===== Exercise material

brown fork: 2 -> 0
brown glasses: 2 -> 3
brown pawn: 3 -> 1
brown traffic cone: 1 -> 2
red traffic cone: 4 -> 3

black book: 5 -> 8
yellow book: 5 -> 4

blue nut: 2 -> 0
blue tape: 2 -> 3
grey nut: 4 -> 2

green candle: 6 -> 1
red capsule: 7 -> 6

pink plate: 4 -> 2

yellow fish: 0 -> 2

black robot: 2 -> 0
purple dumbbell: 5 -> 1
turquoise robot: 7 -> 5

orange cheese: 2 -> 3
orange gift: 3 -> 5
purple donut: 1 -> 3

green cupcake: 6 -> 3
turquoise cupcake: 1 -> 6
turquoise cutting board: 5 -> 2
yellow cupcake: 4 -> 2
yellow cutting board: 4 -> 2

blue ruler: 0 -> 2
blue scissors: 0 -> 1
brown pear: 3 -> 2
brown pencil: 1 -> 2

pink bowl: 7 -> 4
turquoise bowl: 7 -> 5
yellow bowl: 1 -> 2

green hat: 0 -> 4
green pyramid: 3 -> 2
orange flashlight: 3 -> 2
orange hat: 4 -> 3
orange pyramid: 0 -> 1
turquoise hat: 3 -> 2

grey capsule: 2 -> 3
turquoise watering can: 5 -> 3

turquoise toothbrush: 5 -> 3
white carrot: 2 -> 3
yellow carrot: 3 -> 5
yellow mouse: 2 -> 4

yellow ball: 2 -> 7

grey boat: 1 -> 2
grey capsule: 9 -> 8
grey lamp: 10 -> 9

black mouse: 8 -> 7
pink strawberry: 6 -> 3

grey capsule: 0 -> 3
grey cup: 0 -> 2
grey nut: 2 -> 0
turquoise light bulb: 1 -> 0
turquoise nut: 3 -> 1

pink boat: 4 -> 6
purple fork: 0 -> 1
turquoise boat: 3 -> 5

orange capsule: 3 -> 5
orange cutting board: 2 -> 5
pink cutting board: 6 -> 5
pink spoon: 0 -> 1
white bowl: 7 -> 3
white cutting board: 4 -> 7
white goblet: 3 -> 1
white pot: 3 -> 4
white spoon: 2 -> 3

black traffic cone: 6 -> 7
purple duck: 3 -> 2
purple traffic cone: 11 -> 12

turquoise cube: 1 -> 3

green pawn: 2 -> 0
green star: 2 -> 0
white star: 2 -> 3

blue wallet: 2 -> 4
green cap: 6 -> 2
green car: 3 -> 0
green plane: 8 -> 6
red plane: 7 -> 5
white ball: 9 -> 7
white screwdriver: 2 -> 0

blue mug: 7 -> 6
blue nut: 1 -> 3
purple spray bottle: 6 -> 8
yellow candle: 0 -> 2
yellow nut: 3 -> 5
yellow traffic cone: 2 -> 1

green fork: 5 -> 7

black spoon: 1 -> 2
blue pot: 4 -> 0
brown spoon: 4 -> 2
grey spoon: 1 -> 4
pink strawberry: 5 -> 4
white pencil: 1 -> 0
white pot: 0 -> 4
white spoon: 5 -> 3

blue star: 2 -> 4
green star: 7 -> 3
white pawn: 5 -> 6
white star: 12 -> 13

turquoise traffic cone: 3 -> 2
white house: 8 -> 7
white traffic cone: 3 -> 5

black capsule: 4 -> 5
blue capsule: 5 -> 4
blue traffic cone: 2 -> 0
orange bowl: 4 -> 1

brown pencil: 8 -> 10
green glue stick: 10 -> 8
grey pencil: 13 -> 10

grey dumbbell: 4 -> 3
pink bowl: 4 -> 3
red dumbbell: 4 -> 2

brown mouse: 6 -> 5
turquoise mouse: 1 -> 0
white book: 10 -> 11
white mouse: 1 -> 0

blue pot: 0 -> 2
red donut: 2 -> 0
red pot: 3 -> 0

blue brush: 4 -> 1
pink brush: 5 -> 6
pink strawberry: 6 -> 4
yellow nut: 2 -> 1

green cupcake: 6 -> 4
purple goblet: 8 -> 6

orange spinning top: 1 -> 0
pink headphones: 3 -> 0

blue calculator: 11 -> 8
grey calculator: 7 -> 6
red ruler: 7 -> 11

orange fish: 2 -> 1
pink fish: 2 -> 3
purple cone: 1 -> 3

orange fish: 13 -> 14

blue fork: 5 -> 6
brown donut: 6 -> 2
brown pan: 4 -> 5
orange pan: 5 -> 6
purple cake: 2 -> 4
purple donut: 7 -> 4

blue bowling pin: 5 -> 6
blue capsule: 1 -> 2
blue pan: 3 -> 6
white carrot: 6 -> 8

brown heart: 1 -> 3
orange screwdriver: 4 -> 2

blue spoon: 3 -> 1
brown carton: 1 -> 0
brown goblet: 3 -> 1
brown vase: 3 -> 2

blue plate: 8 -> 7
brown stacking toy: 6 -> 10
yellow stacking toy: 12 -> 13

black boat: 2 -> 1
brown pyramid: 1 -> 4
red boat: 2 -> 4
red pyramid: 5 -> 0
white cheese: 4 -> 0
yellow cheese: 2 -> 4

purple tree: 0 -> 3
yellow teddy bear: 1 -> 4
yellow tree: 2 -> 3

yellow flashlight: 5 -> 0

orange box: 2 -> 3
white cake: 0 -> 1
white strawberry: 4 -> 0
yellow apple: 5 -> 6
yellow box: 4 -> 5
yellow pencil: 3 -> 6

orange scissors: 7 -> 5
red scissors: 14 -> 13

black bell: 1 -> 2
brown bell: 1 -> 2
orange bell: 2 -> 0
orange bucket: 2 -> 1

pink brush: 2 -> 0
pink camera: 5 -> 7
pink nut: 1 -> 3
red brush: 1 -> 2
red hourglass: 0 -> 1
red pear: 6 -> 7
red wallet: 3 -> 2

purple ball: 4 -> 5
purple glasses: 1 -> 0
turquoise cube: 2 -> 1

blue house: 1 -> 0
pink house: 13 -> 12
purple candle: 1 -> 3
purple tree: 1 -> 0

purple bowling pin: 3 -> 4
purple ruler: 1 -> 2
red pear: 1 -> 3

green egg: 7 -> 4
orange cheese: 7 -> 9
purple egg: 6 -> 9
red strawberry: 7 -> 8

==========

What this task involves — The expected response reproduces all of the data precisely.

Task result —
brown fork: 2 -> 0
brown glasses: 2 -> 3
brown pawn: 3 -> 1
brown traffic cone: 1 -> 2
red traffic cone: 4 -> 3

black book: 5 -> 8
yellow book: 5 -> 4

blue nut: 2 -> 0
blue tape: 2 -> 3
grey nut: 4 -> 2

green candle: 6 -> 1
red capsule: 7 -> 6

pink plate: 4 -> 2

yellow fish: 0 -> 2

black robot: 2 -> 0
purple dumbbell: 5 -> 1
turquoise robot: 7 -> 5

orange cheese: 2 -> 3
orange gift: 3 -> 5
purple donut: 1 -> 3

green cupcake: 6 -> 3
turquoise cupcake: 1 -> 6
turquoise cutting board: 5 -> 2
yellow cupcake: 4 -> 2
yellow cutting board: 4 -> 2

blue ruler: 0 -> 2
blue scissors: 0 -> 1
brown pear: 3 -> 2
brown pencil: 1 -> 2

pink bowl: 7 -> 4
turquoise bowl: 7 -> 5
yellow bowl: 1 -> 2

green hat: 0 -> 4
green pyramid: 3 -> 2
orange flashlight: 3 -> 2
orange hat: 4 -> 3
orange pyramid: 0 -> 1
turquoise hat: 3 -> 2

grey capsule: 2 -> 3
turquoise watering can: 5 -> 3

turquoise toothbrush: 5 -> 3
white carrot: 2 -> 3
yellow carrot: 3 -> 5
yellow mouse: 2 -> 4

yellow ball: 2 -> 7

grey boat: 1 -> 2
grey capsule: 9 -> 8
grey lamp: 10 -> 9

black mouse: 8 -> 7
pink strawberry: 6 -> 3

grey capsule: 0 -> 3
grey cup: 0 -> 2
grey nut: 2 -> 0
turquoise light bulb: 1 -> 0
turquoise nut: 3 -> 1

pink boat: 4 -> 6
purple fork: 0 -> 1
turquoise boat: 3 -> 5

orange capsule: 3 -> 5
orange cutting board: 2 -> 5
pink cutting board: 6 -> 5
pink spoon: 0 -> 1
white bowl: 7 -> 3
white cutting board: 4 -> 7
white goblet: 3 -> 1
white pot: 3 -> 4
white spoon: 2 -> 3

black traffic cone: 6 -> 7
purple duck: 3 -> 2
purple traffic cone: 11 -> 12

turquoise cube: 1 -> 3

green pawn: 2 -> 0
green star: 2 -> 0
white star: 2 -> 3

blue wallet: 2 -> 4
green cap: 6 -> 2
green car: 3 -> 0
green plane: 8 -> 6
red plane: 7 -> 5
white ball: 9 -> 7
white screwdriver: 2 -> 0

blue mug: 7 -> 6
blue nut: 1 -> 3
purple spray bottle: 6 -> 8
yellow candle: 0 -> 2
yellow nut: 3 -> 5
yellow traffic cone: 2 -> 1

green fork: 5 -> 7

black spoon: 1 -> 2
blue pot: 4 -> 0
brown spoon: 4 -> 2
grey spoon: 1 -> 4
pink strawberry: 5 -> 4
white pencil: 1 -> 0
white pot: 0 -> 4
white spoon: 5 -> 3

blue star: 2 -> 4
green star: 7 -> 3
white pawn: 5 -> 6
white star: 12 -> 13

turquoise traffic cone: 3 -> 2
white house: 8 -> 7
white traffic cone: 3 -> 5

black capsule: 4 -> 5
blue capsule: 5 -> 4
blue traffic cone: 2 -> 0
orange bowl: 4 -> 1

brown pencil: 8 -> 10
green glue stick: 10 -> 8
grey pencil: 13 -> 10

grey dumbbell: 4 -> 3
pink bowl: 4 -> 3
red dumbbell: 4 -> 2

brown mouse: 6 -> 5
turquoise mouse: 1 -> 0
white book: 10 -> 11
white mouse: 1 -> 0

blue pot: 0 -> 2
red donut: 2 -> 0
red pot: 3 -> 0

blue brush: 4 -> 1
pink brush: 5 -> 6
pink strawberry: 6 -> 4
yellow nut: 2 -> 1

green cupcake: 6 -> 4
purple goblet: 8 -> 6

orange spinning top: 1 -> 0
pink headphones: 3 -> 0

blue calculator: 11 -> 8
grey calculator: 7 -> 6
red ruler: 7 -> 11

orange fish: 2 -> 1
pink fish: 2 -> 3
purple cone: 1 -> 3

orange fish: 13 -> 14

blue fork: 5 -> 6
brown donut: 6 -> 2
brown pan: 4 -> 5
orange pan: 5 -> 6
purple cake: 2 -> 4
purple donut: 7 -> 4

blue bowling pin: 5 -> 6
blue capsule: 1 -> 2
blue pan: 3 -> 6
white carrot: 6 -> 8

brown heart: 1 -> 3
orange screwdriver: 4 -> 2

blue spoon: 3 -> 1
brown carton: 1 -> 0
brown goblet: 3 -> 1
brown vase: 3 -> 2

blue plate: 8 -> 7
brown stacking toy: 6 -> 10
yellow stacking toy: 12 -> 13

black boat: 2 -> 1
brown pyramid: 1 -> 4
red boat: 2 -> 4
red pyramid: 5 -> 0
white cheese: 4 -> 0
yellow cheese: 2 -> 4

purple tree: 0 -> 3
yellow teddy bear: 1 -> 4
yellow tree: 2 -> 3

yellow flashlight: 5 -> 0

orange box: 2 -> 3
white cake: 0 -> 1
white strawberry: 4 -> 0
yellow apple: 5 -> 6
yellow box: 4 -> 5
yellow pencil: 3 -> 6

orange scissors: 7 -> 5
red scissors: 14 -> 13

black bell: 1 -> 2
brown bell: 1 -> 2
orange bell: 2 -> 0
orange bucket: 2 -> 1

pink brush: 2 -> 0
pink camera: 5 -> 7
pink nut: 1 -> 3
red brush: 1 -> 2
red hourglass: 0 -> 1
red pear: 6 -> 7
red wallet: 3 -> 2

purple ball: 4 -> 5
purple glasses: 1 -> 0
turquoise cube: 2 -> 1

blue house: 1 -> 0
pink house: 13 -> 12
purple candle: 1 -> 3
purple tree: 1 -> 0

purple bowling pin: 3 -> 4
purple ruler: 1 -> 2
red pear: 1 -> 3

green egg: 7 -> 4
orange cheese: 7 -> 9
purple egg: 6 -> 9
red strawberry: 7 -> 8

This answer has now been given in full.